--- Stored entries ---

..............................

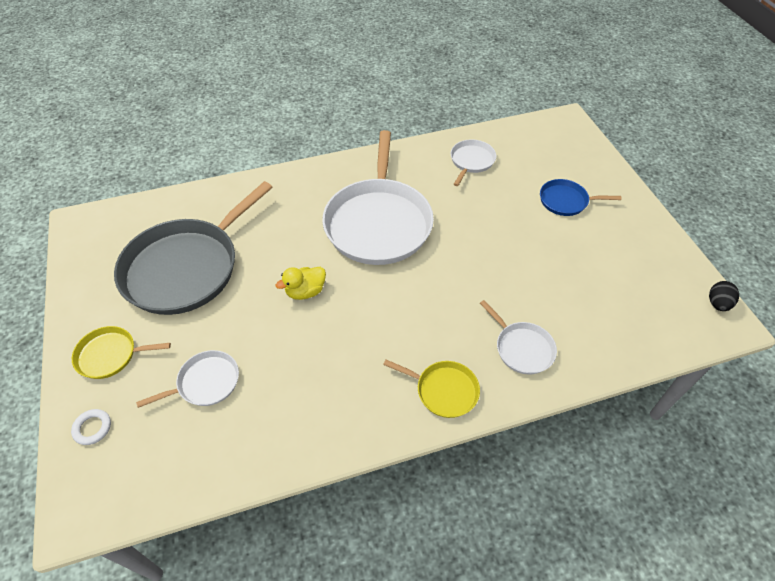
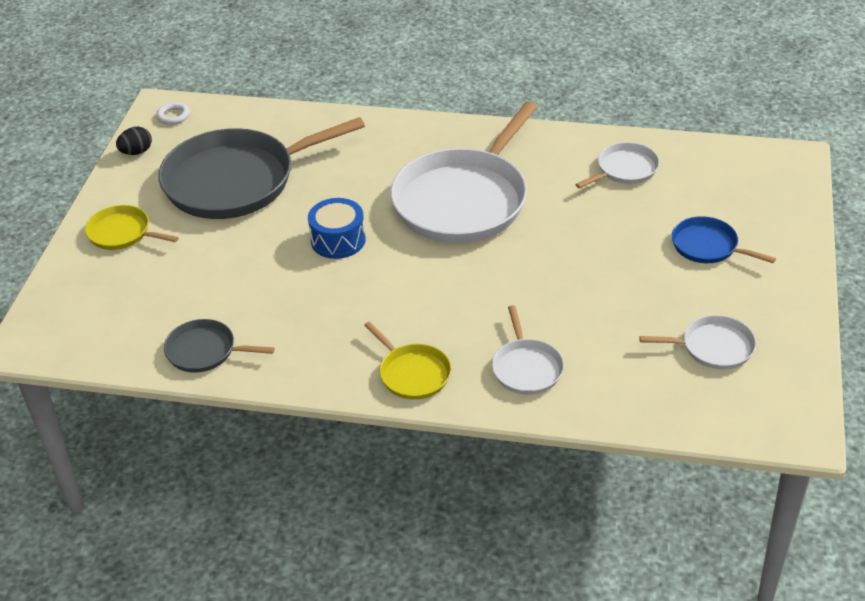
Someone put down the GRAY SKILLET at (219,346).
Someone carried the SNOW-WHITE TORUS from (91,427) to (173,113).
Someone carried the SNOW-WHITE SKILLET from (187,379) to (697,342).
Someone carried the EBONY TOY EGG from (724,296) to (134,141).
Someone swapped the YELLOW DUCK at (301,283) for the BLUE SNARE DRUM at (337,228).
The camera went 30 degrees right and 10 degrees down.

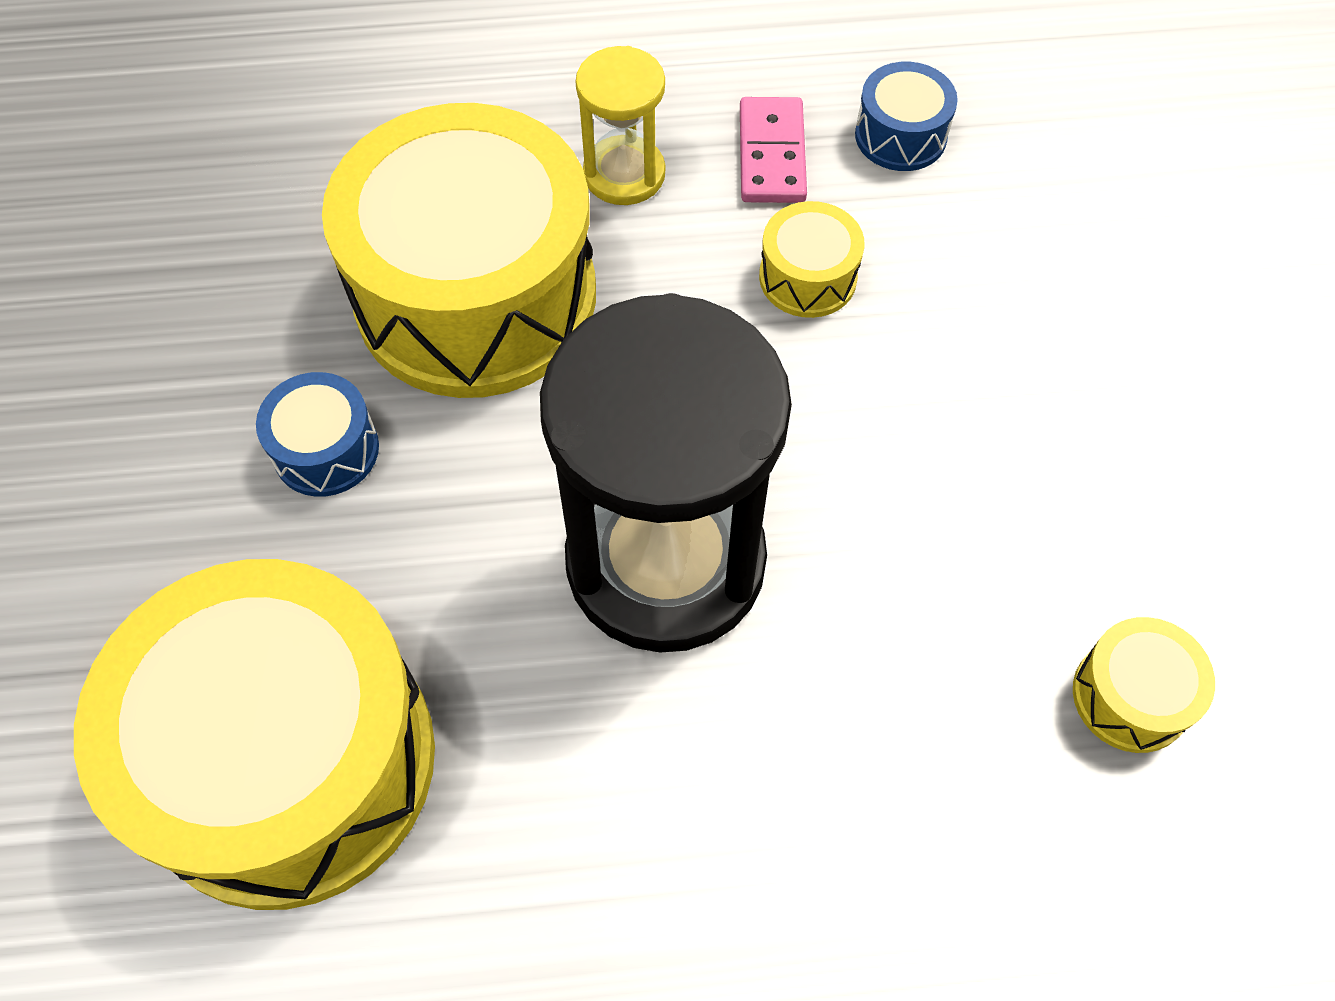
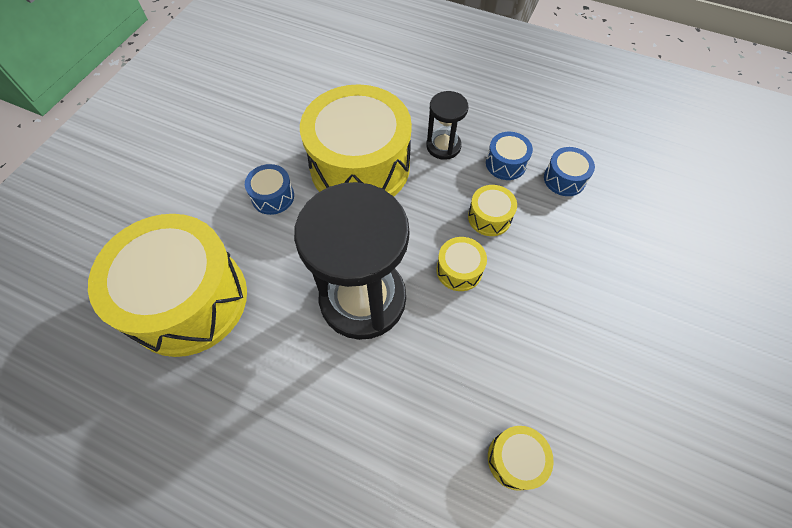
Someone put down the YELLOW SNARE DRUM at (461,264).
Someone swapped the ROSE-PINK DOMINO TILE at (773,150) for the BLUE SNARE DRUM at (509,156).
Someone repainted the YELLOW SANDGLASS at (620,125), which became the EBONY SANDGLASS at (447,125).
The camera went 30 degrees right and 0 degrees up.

..............................

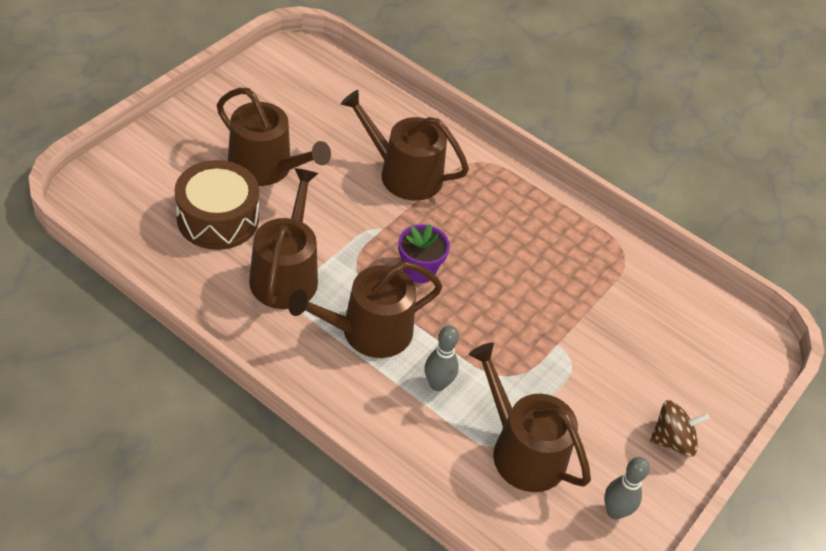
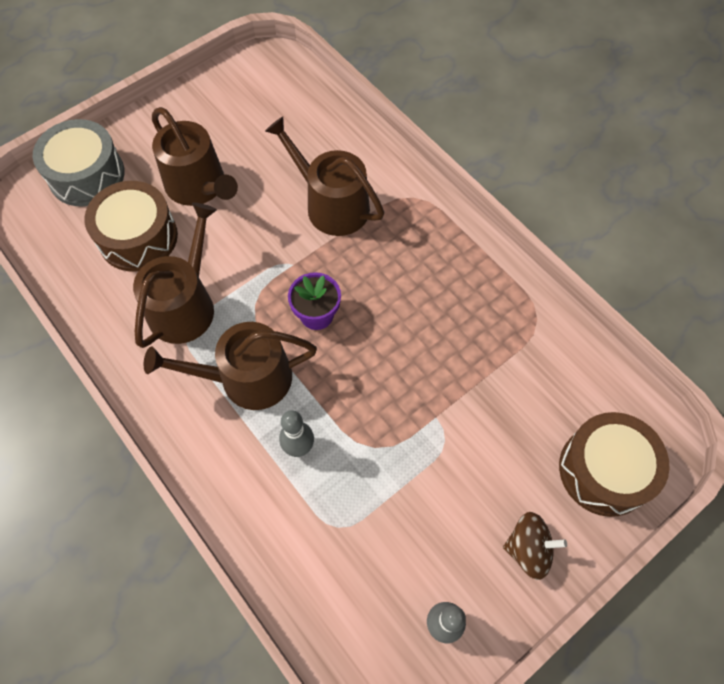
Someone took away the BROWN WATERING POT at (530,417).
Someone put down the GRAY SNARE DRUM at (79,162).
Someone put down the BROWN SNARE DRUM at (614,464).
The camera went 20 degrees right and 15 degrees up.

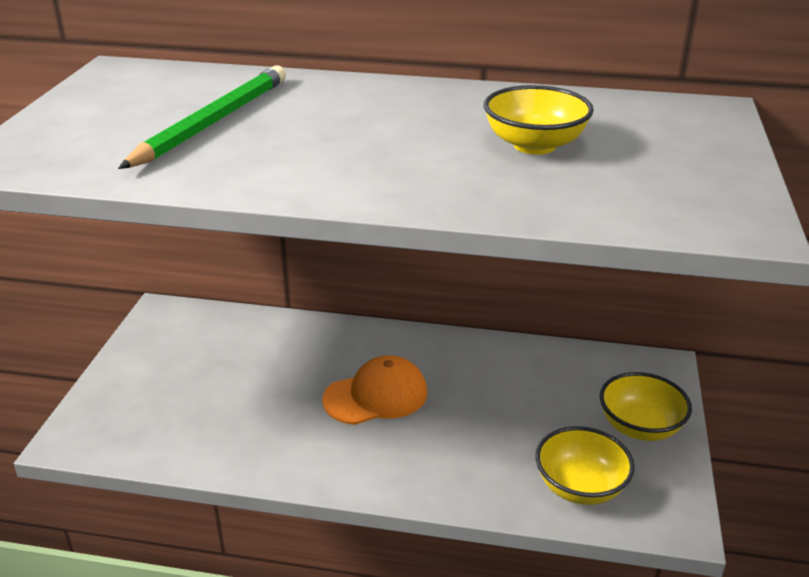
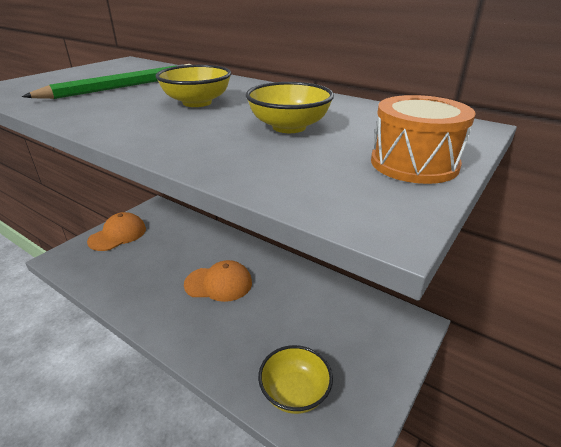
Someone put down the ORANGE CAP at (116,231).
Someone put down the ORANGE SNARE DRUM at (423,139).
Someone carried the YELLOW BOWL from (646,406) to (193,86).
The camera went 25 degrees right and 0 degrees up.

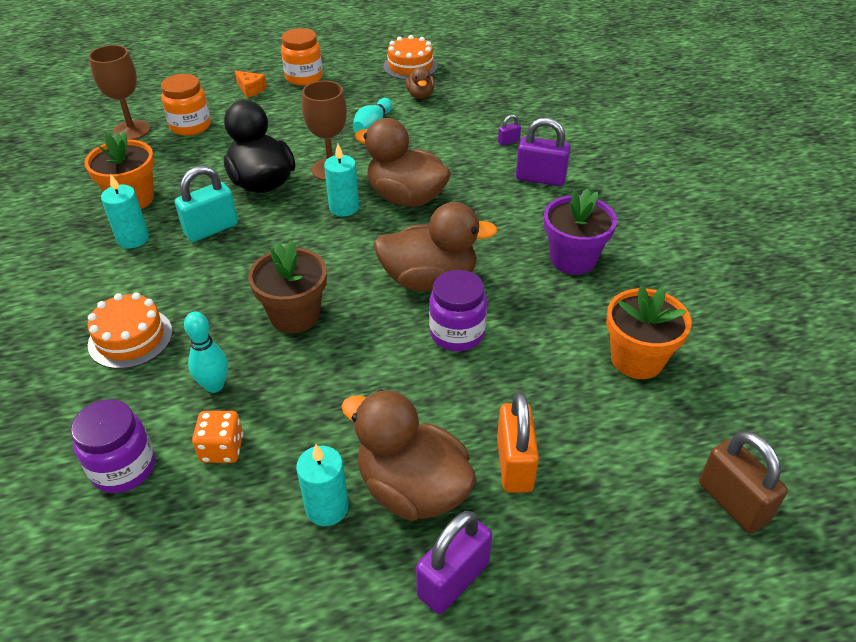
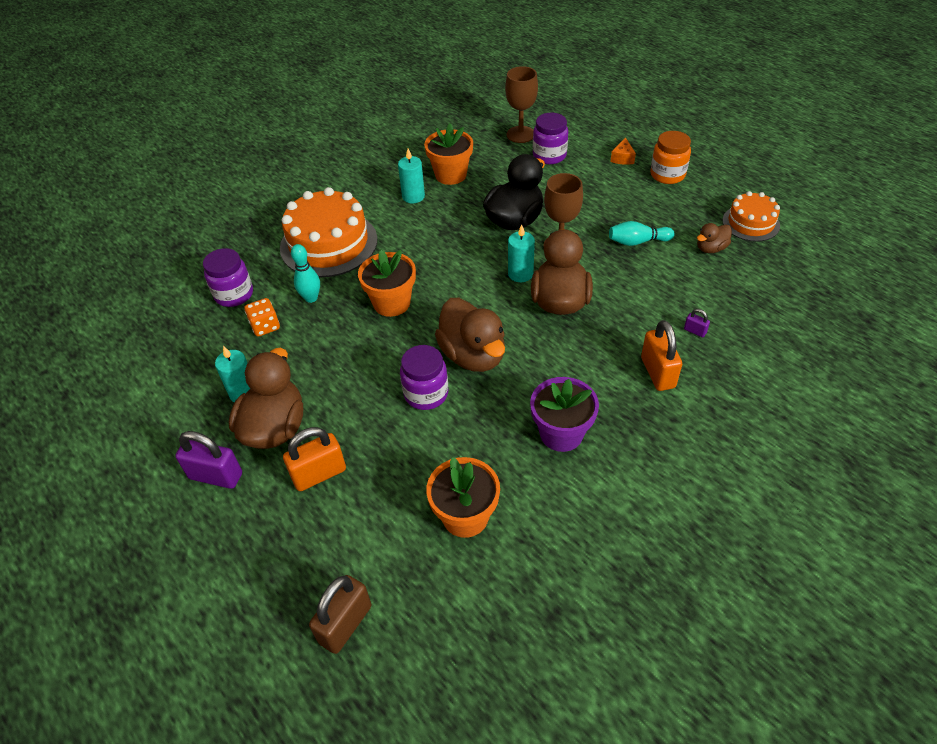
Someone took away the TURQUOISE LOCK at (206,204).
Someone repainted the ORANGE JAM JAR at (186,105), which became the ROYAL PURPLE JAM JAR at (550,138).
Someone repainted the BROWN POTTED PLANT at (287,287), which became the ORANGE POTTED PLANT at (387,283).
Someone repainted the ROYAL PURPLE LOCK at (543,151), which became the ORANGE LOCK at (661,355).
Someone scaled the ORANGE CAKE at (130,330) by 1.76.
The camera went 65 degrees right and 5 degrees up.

..............................

--- ASSIGNMENT ---
Give the exact lines, and only those, from the line containing "Someone put down the GRAY SKILLET" through the line containing "Someone swapped the YELLOW" in the entries above.

--- ANSWER TO THIS PROBLEM ---
Someone put down the GRAY SKILLET at (219,346).
Someone carried the SNOW-WHITE TORUS from (91,427) to (173,113).
Someone carried the SNOW-WHITE SKILLET from (187,379) to (697,342).
Someone carried the EBONY TOY EGG from (724,296) to (134,141).
Someone swapped the YELLOW DUCK at (301,283) for the BLUE SNARE DRUM at (337,228).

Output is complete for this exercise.